* WHAT NEEDS TO BE DONE
Among the entries below, only the lines from the one with "SW4: button (SIG2, SIG11)" through the one with "IC4: NOT 74LS04" are wanted, reproduced exactly. Pictures are not wanted.

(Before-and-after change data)
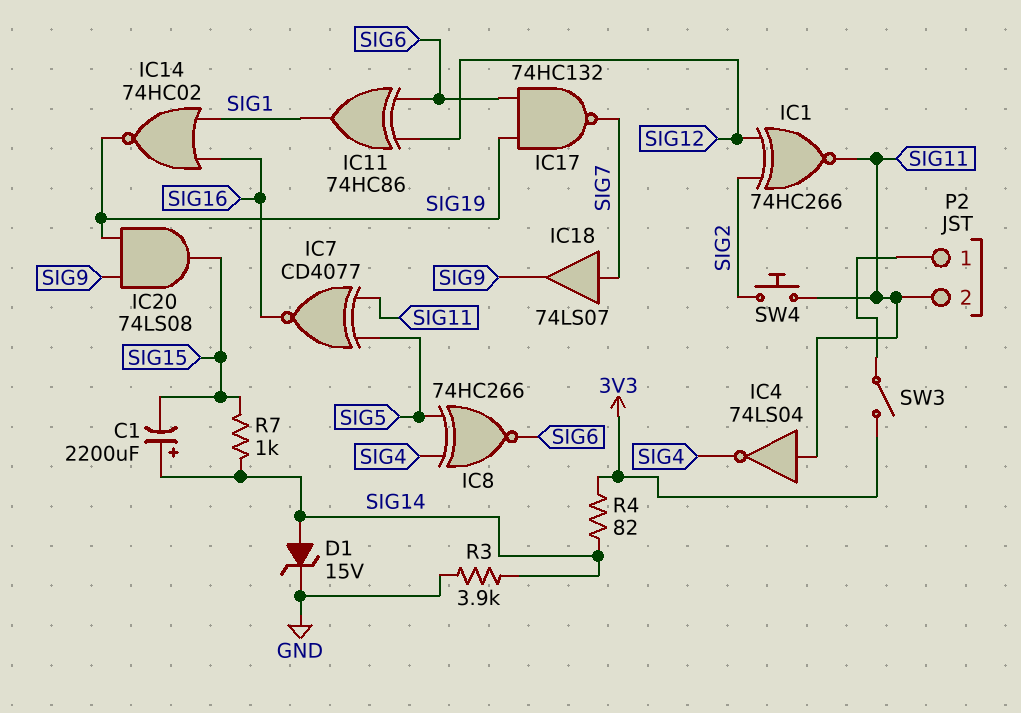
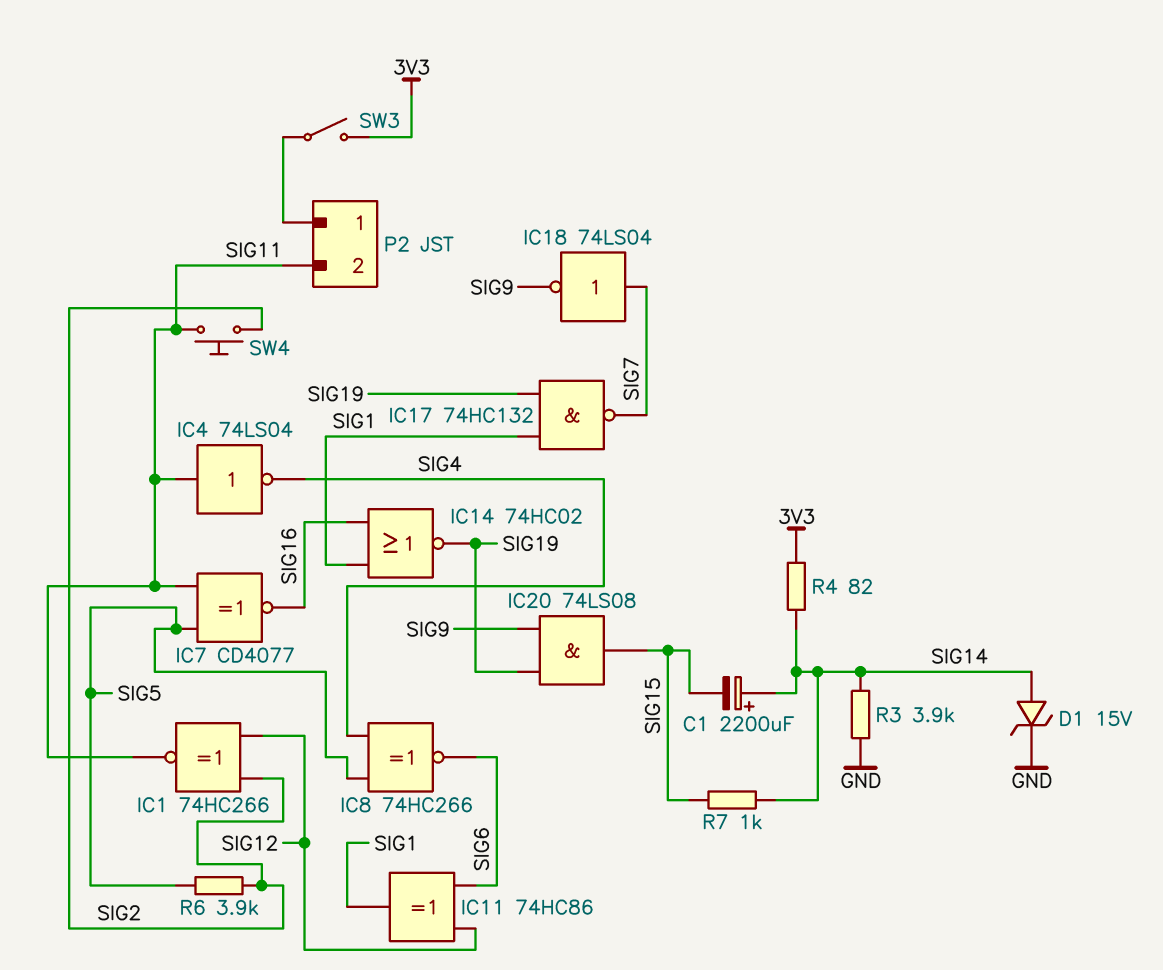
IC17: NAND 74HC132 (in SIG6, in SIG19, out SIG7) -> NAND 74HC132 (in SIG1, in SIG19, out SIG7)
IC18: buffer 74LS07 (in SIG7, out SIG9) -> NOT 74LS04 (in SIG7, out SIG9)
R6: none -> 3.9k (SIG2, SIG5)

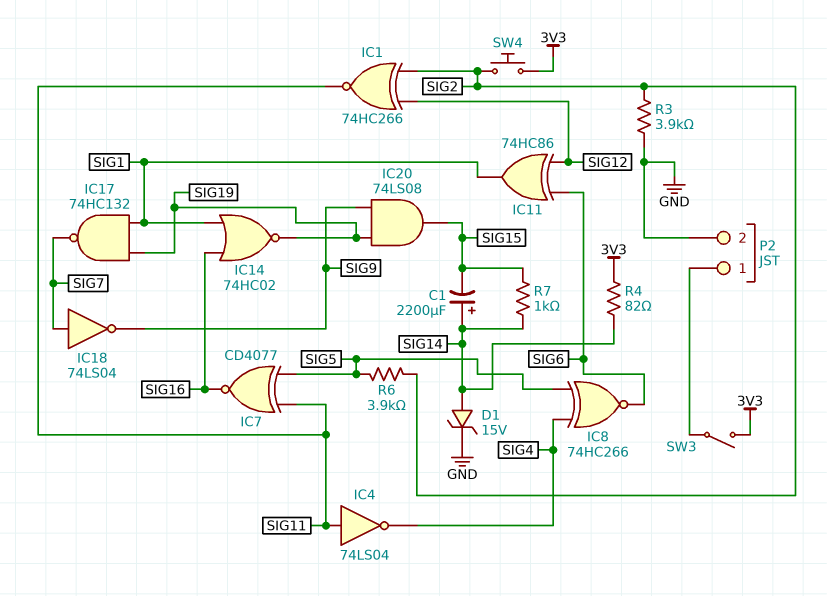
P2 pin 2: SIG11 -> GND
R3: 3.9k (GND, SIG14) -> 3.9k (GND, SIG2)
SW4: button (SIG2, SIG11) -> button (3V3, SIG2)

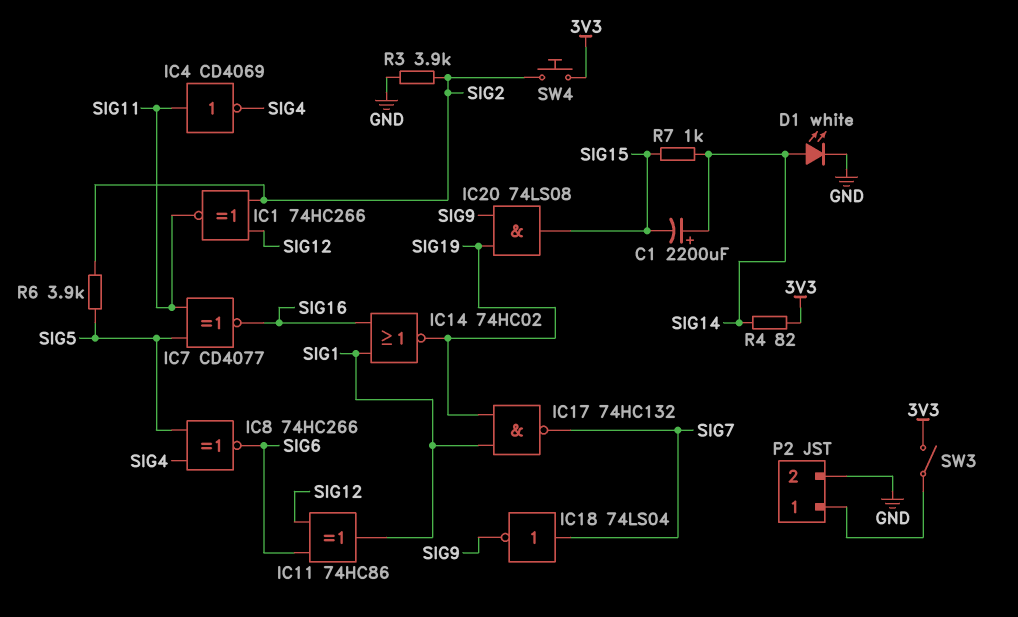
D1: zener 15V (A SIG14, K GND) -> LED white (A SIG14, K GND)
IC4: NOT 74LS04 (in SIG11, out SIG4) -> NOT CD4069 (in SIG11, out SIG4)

--

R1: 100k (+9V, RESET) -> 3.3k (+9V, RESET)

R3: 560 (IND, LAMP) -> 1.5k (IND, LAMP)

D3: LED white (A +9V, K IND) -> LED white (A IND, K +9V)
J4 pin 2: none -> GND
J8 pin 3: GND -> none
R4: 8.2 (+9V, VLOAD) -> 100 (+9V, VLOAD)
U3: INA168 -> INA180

==

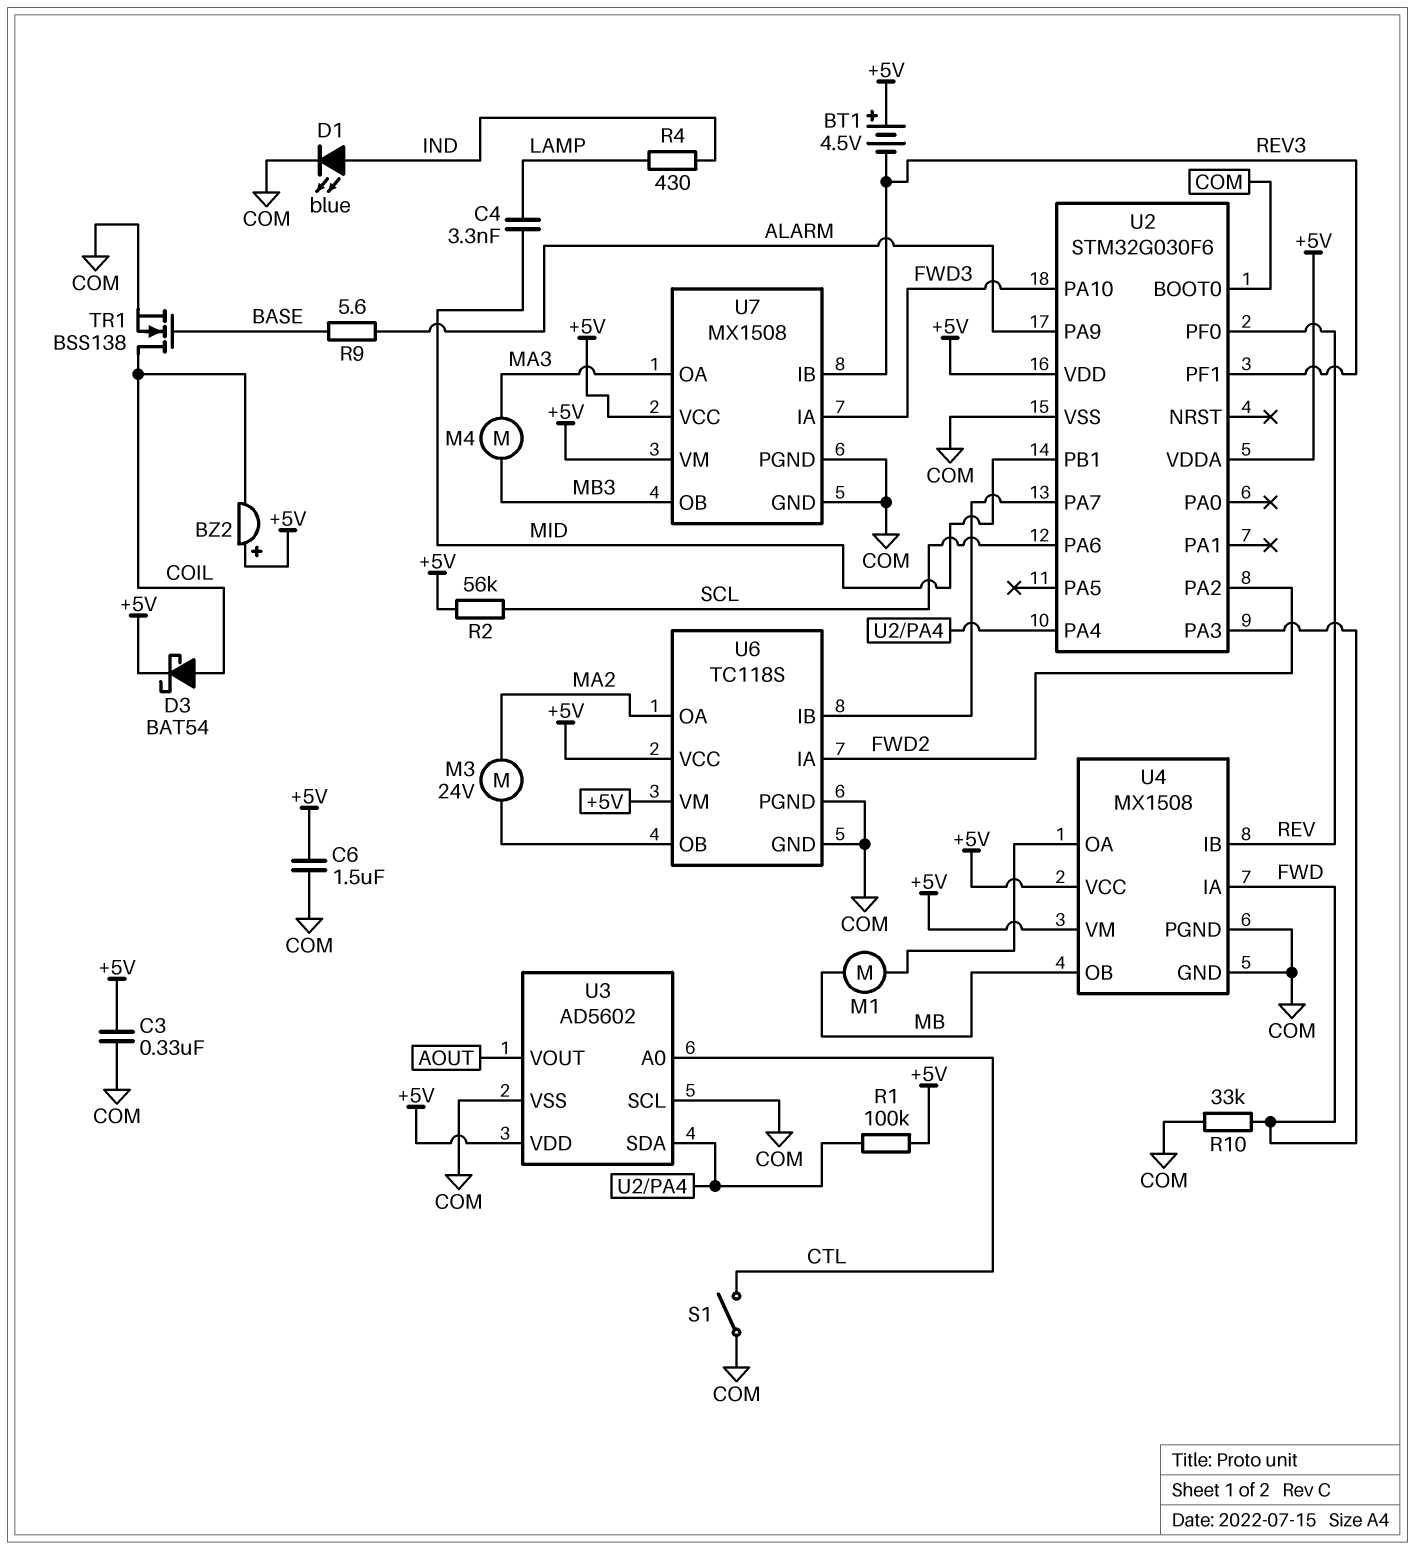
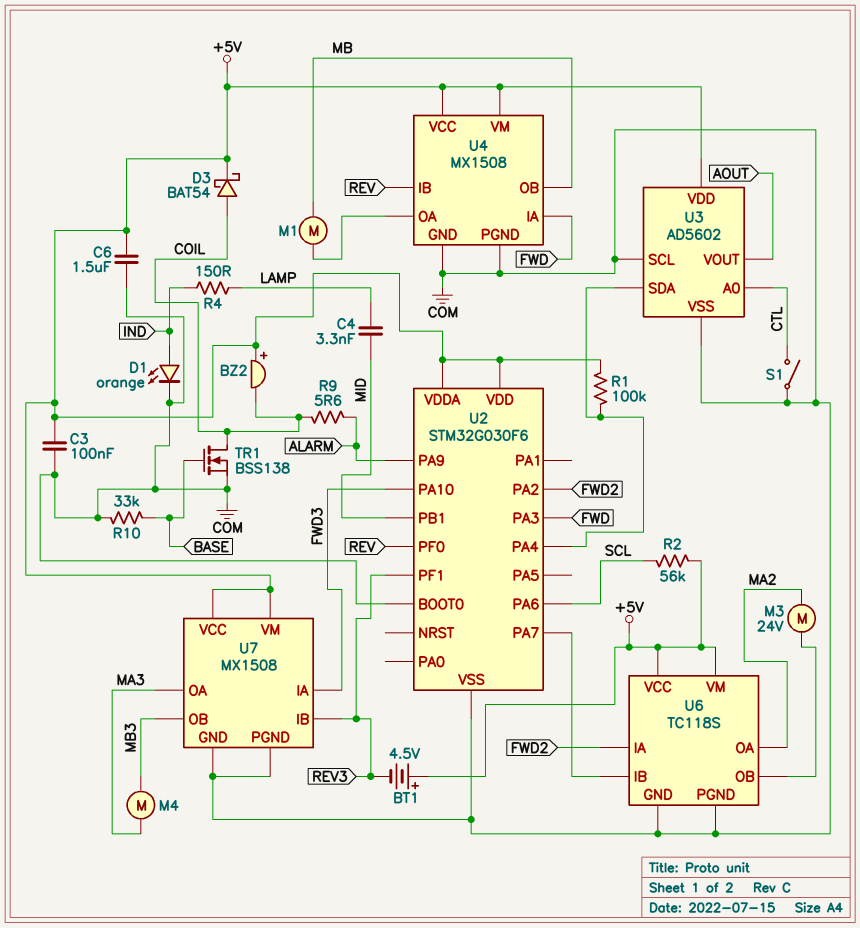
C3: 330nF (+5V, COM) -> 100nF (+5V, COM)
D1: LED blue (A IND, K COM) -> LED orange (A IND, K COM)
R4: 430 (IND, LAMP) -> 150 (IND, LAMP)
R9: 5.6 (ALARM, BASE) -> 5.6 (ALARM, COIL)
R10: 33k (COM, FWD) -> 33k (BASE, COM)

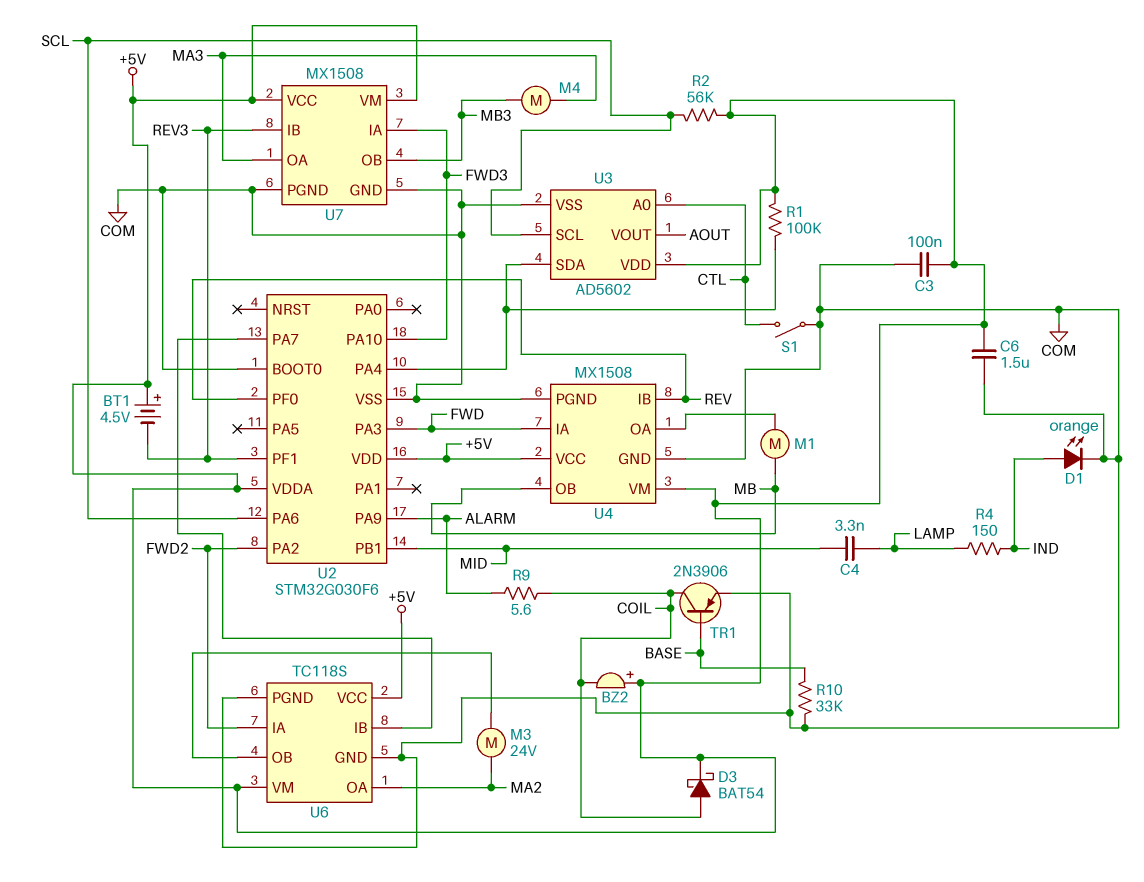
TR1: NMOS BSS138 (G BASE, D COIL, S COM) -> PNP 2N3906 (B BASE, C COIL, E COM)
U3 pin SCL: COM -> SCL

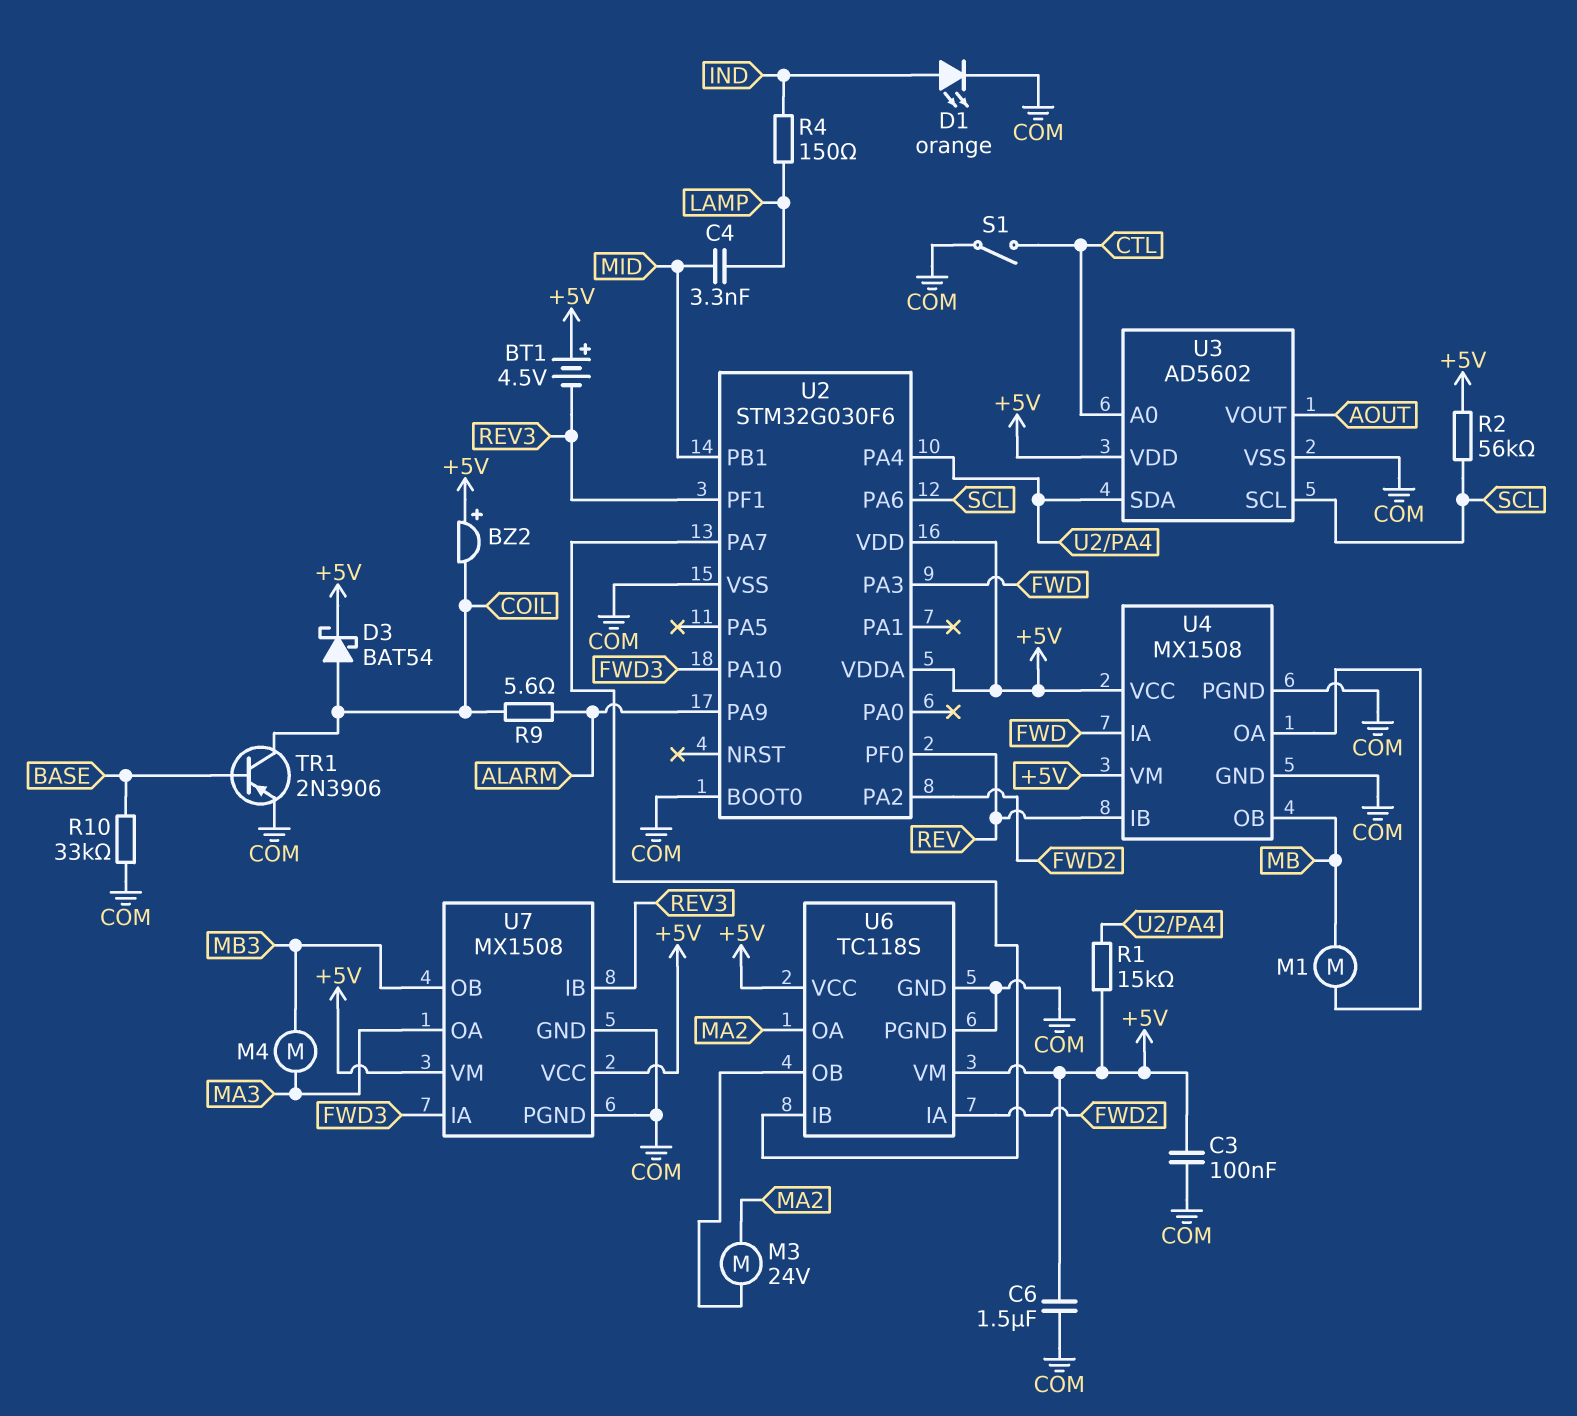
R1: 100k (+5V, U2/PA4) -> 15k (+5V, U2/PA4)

* EXERCISE RESPONSE
SW4: button (SIG2, SIG11) -> button (3V3, SIG2)

D1: zener 15V (A SIG14, K GND) -> LED white (A SIG14, K GND)
IC4: NOT 74LS04 (in SIG11, out SIG4) -> NOT CD4069 (in SIG11, out SIG4)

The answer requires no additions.